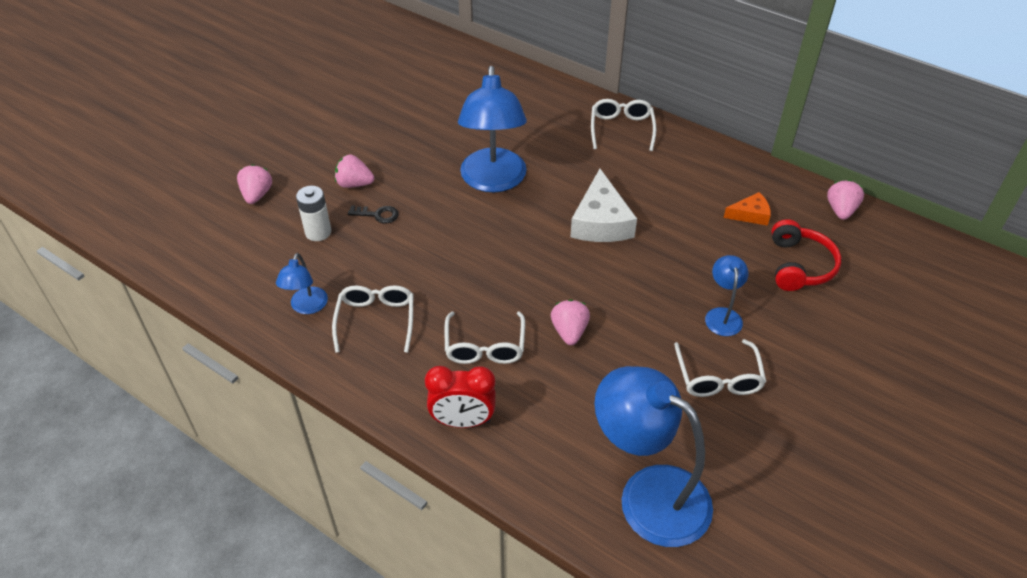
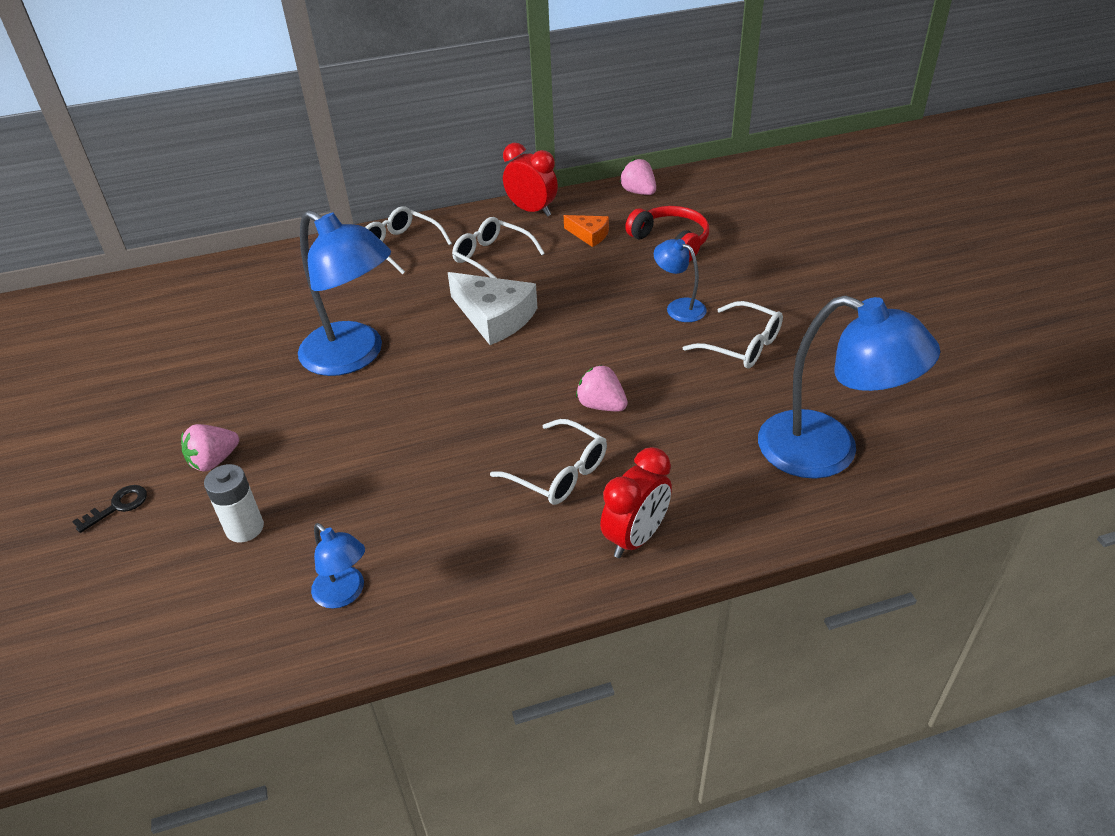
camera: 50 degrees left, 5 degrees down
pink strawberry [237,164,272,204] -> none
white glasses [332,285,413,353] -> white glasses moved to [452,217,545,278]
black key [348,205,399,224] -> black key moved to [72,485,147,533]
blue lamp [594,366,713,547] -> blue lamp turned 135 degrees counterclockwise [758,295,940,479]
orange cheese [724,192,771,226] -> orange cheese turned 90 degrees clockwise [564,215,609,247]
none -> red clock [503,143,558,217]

==

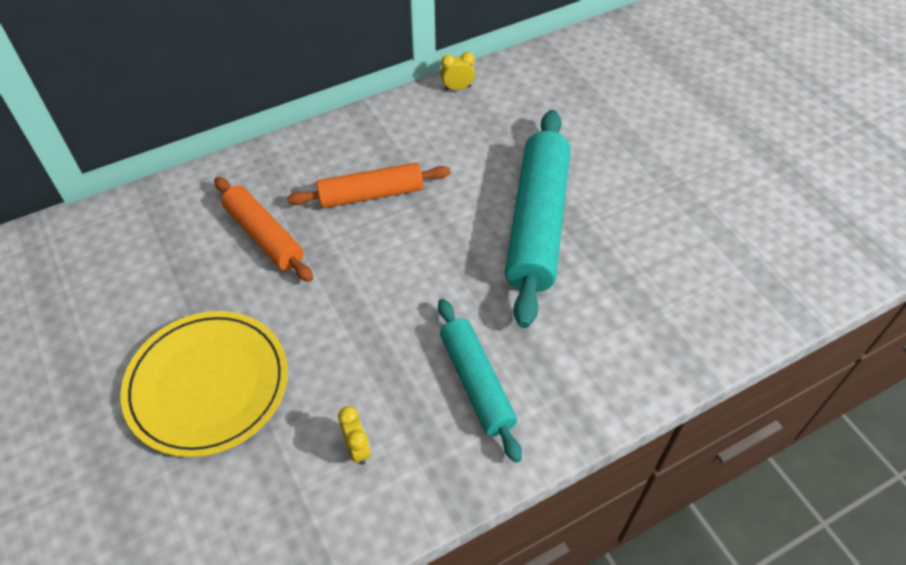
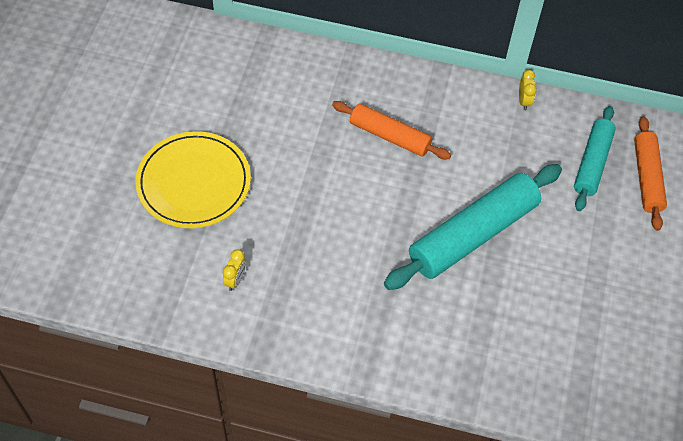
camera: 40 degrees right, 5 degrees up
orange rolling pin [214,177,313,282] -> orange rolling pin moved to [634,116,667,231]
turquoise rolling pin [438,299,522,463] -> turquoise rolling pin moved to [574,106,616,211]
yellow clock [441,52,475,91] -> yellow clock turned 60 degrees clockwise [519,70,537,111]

==

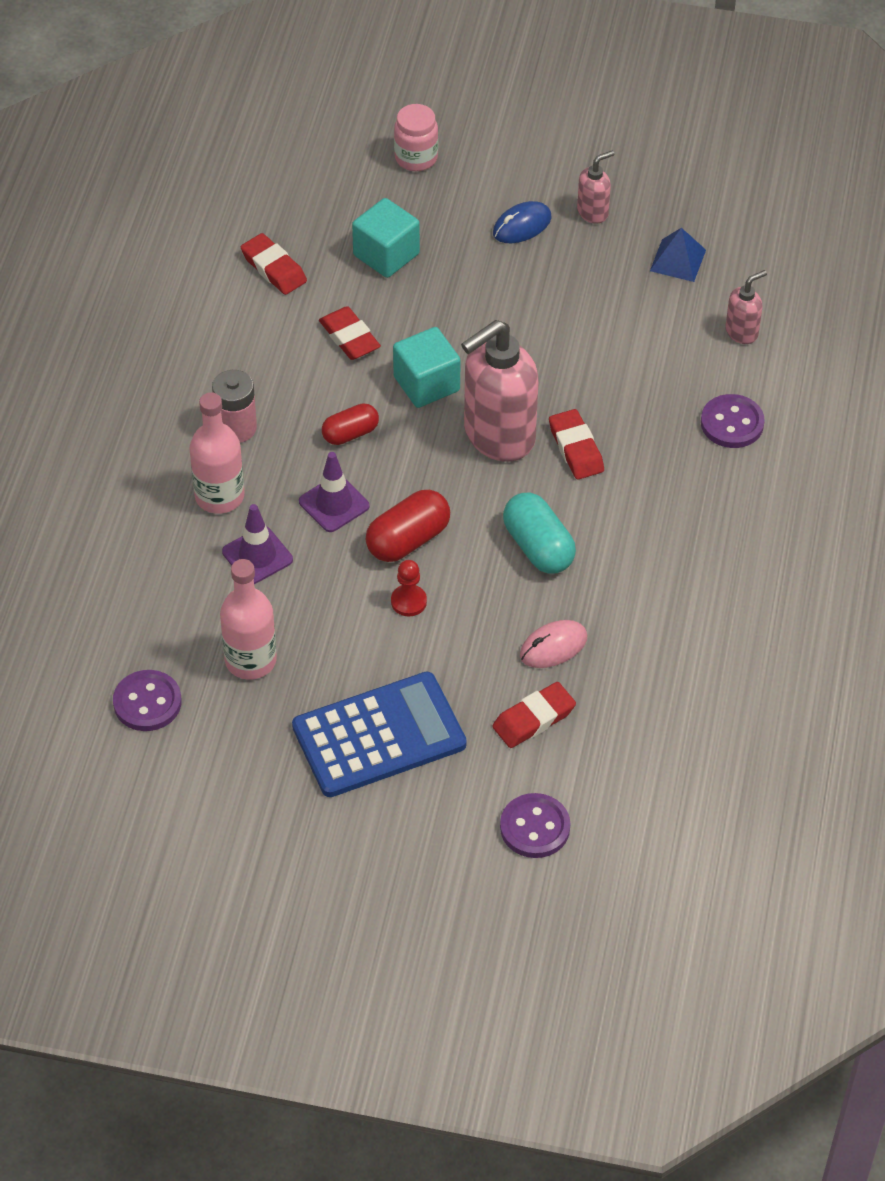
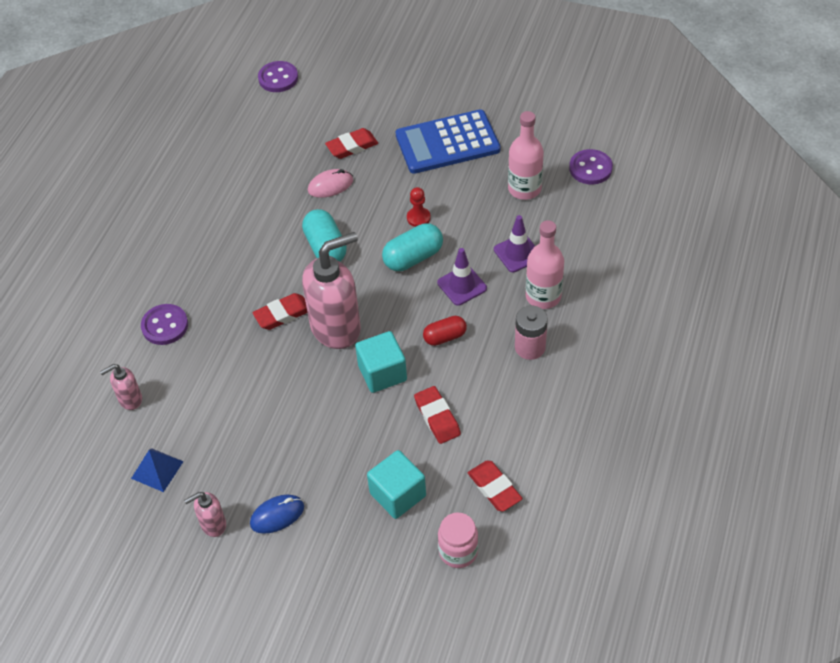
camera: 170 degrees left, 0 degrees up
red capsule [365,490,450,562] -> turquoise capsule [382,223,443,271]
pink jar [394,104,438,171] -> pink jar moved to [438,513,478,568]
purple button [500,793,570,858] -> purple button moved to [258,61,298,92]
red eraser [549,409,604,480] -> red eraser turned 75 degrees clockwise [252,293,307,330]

◆ **Required work**: Return, with no change at all, every line in the entries above from the line containing "camera: 170 degrees left, 0 degrees up" through the line containing "red eraser [549,409,604,480]".

◆ **Your solution**:
camera: 170 degrees left, 0 degrees up
red capsule [365,490,450,562] -> turquoise capsule [382,223,443,271]
pink jar [394,104,438,171] -> pink jar moved to [438,513,478,568]
purple button [500,793,570,858] -> purple button moved to [258,61,298,92]
red eraser [549,409,604,480] -> red eraser turned 75 degrees clockwise [252,293,307,330]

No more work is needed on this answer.